== DATA SUPPLIED ==
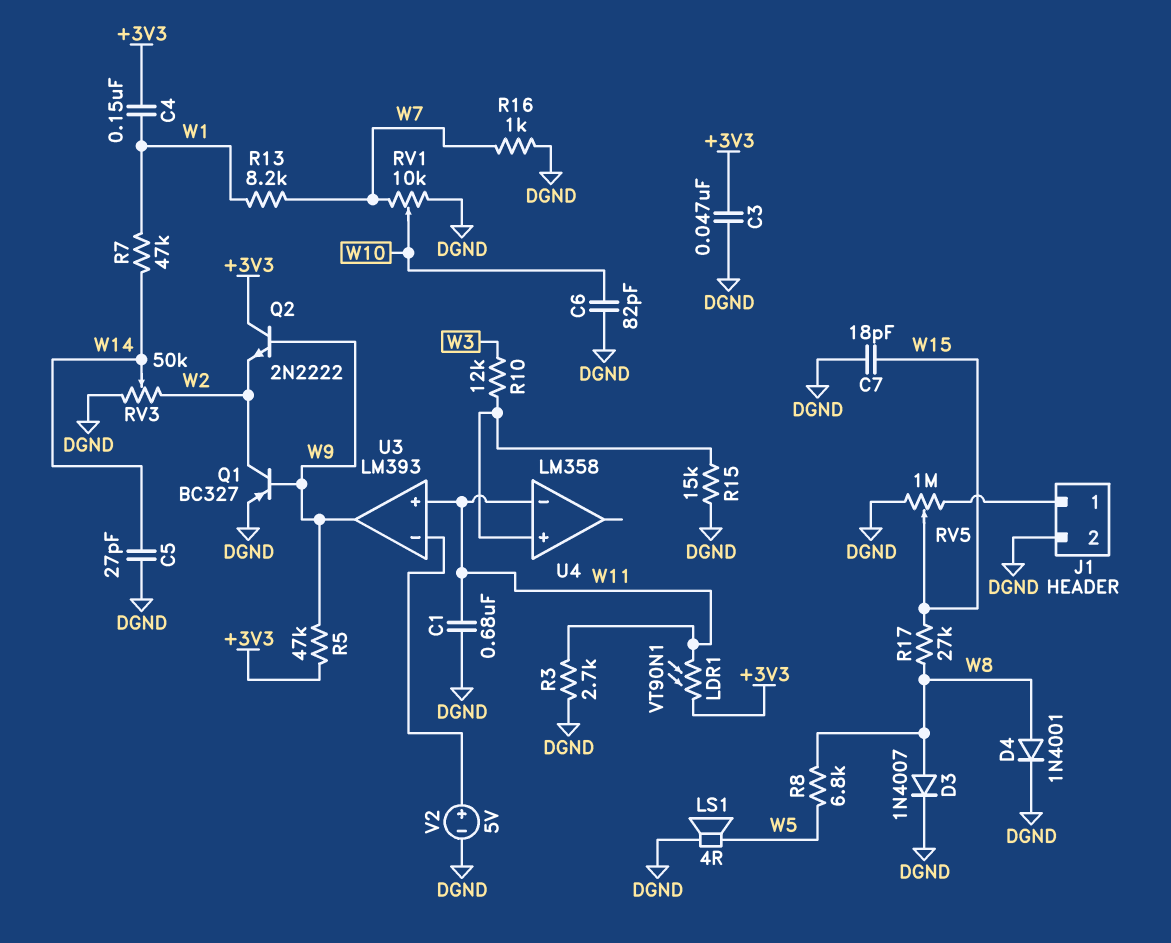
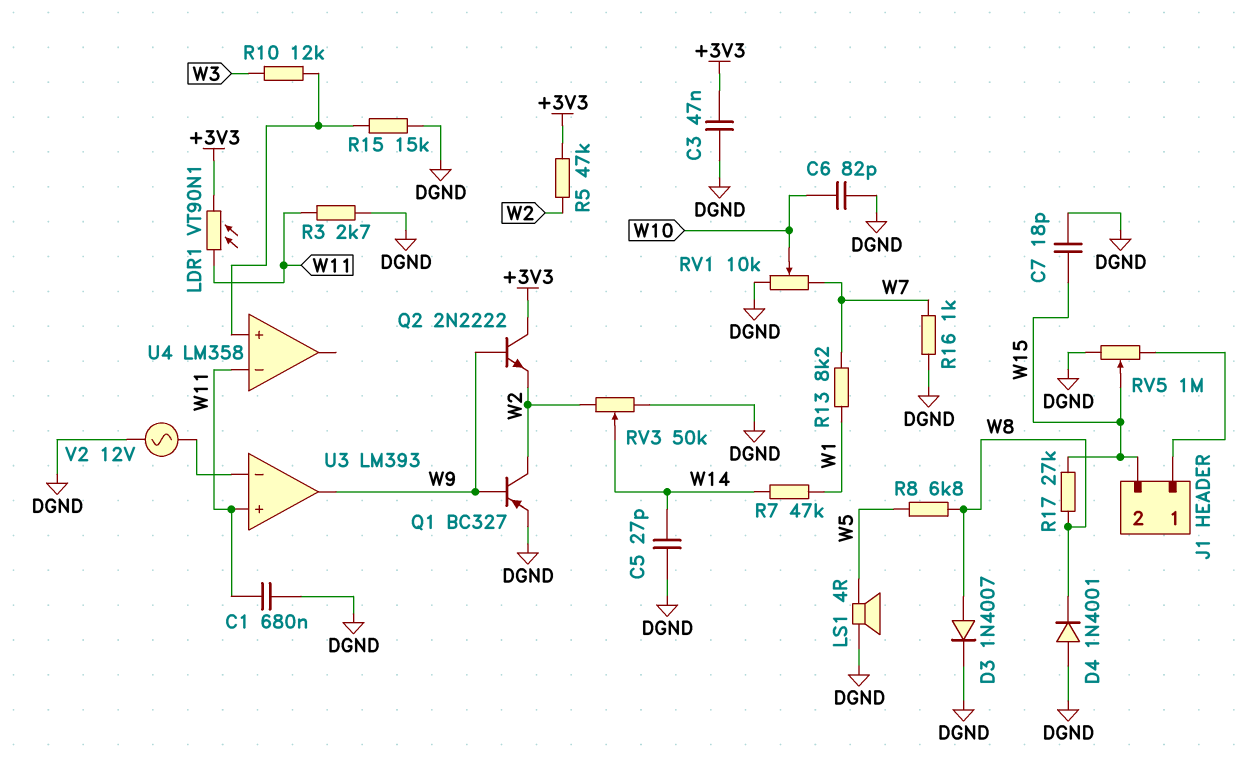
C4: 150nF (+3V3, W1) -> none
D4: diode 1N4001 (A W8, K DGND) -> diode 1N4001 (A DGND, K W8)
J1 pin 2: DGND -> W15
R5: 47k (+3V3, W9) -> 47k (+3V3, W2)
V2: 5V (plus U3/in-, minus DGND) -> AC 12V (DGND, U3/in-)

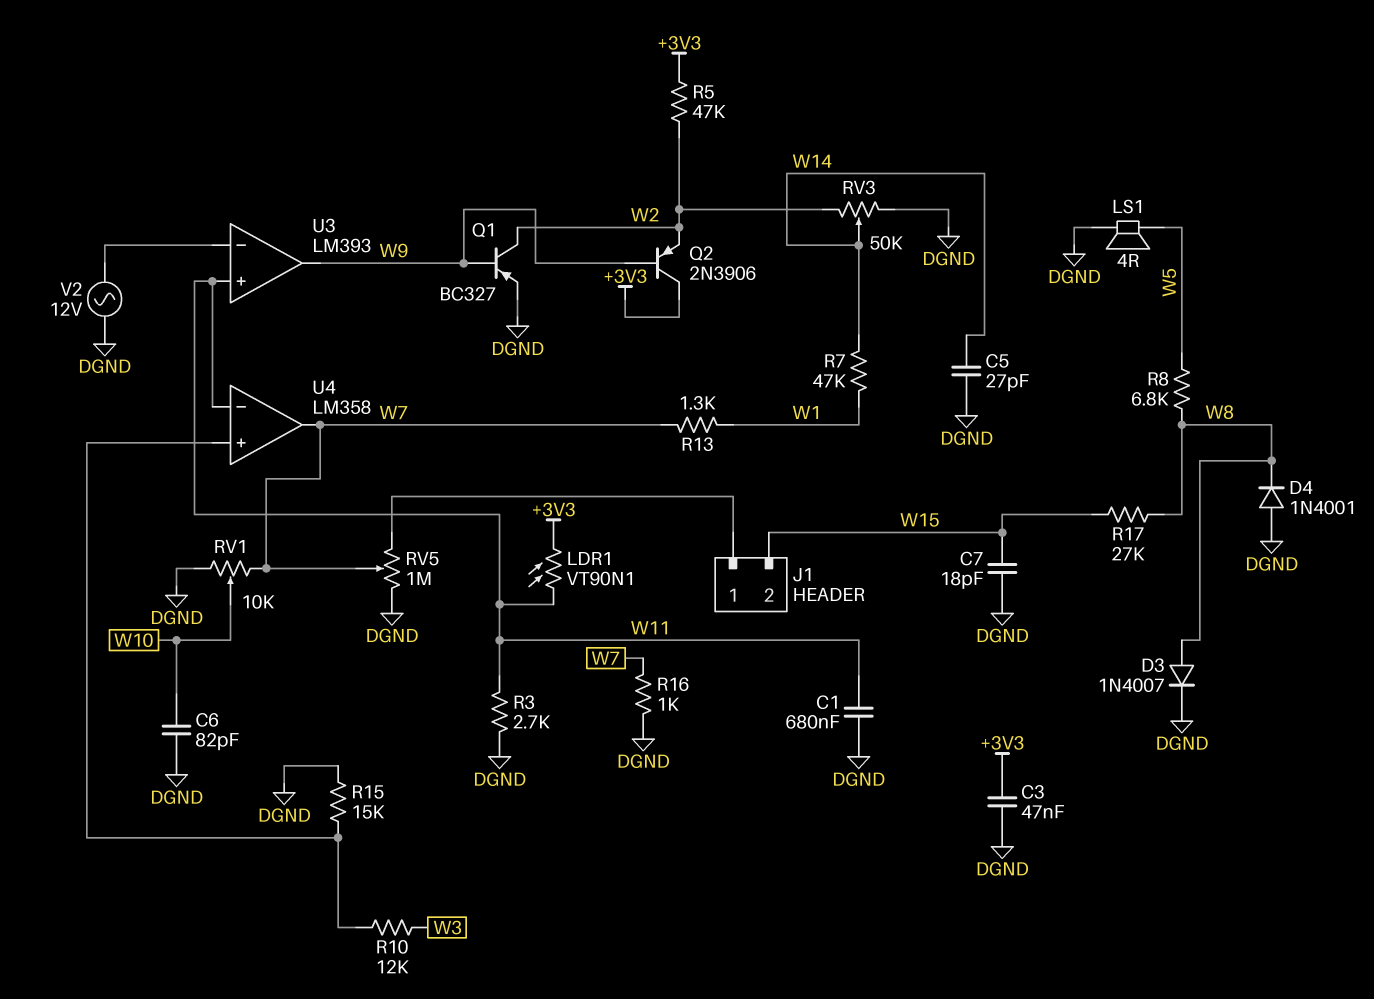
Q2: NPN 2N2222 (B W9, C +3V3, E W2) -> PNP 2N3906 (B W9, C +3V3, E W2)
R13: 8.2k (W1, W7) -> 1.3k (W1, W7)
RV5: 1M (DGND, J1/1, wiper W15) -> 1M (DGND, J1/1, wiper W7)
U4 pin out: none -> W7

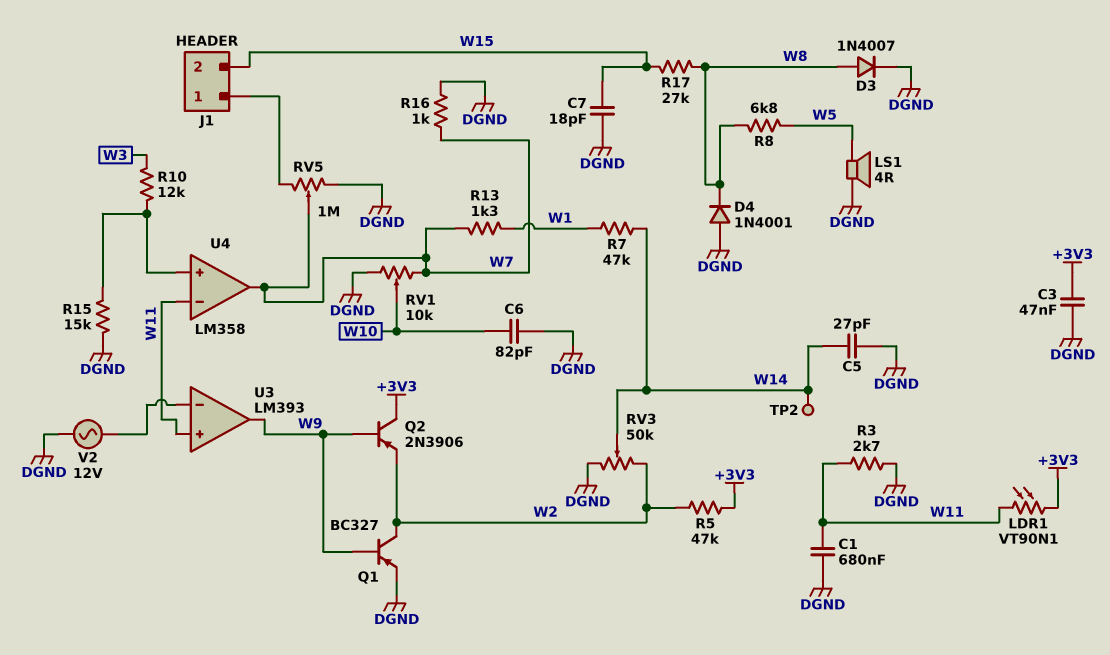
TP2: none -> test point (W14)

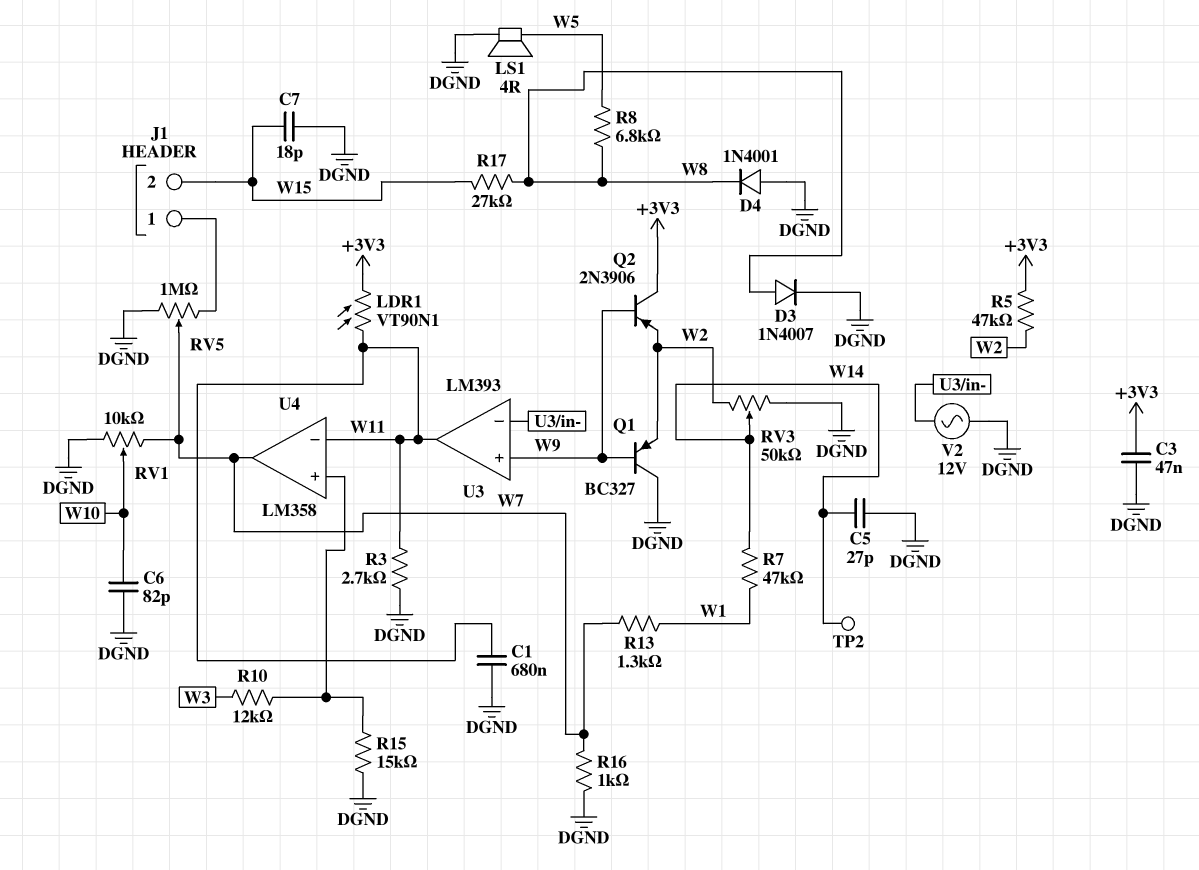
Q1: PNP BC327 (B W9, C W2, E DGND) -> PNP BC327 (B W9, C DGND, E W2)
U3 pin in+: W11 -> W9
U3 pin out: W9 -> W11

== ACTIVITY ==
What lines in the data above contain the word "DGND"? Show them all.

== OUTPUT OF THE EXERCISE ==
D4: diode 1N4001 (A W8, K DGND) -> diode 1N4001 (A DGND, K W8)
J1 pin 2: DGND -> W15
V2: 5V (plus U3/in-, minus DGND) -> AC 12V (DGND, U3/in-)
RV5: 1M (DGND, J1/1, wiper W15) -> 1M (DGND, J1/1, wiper W7)
Q1: PNP BC327 (B W9, C W2, E DGND) -> PNP BC327 (B W9, C DGND, E W2)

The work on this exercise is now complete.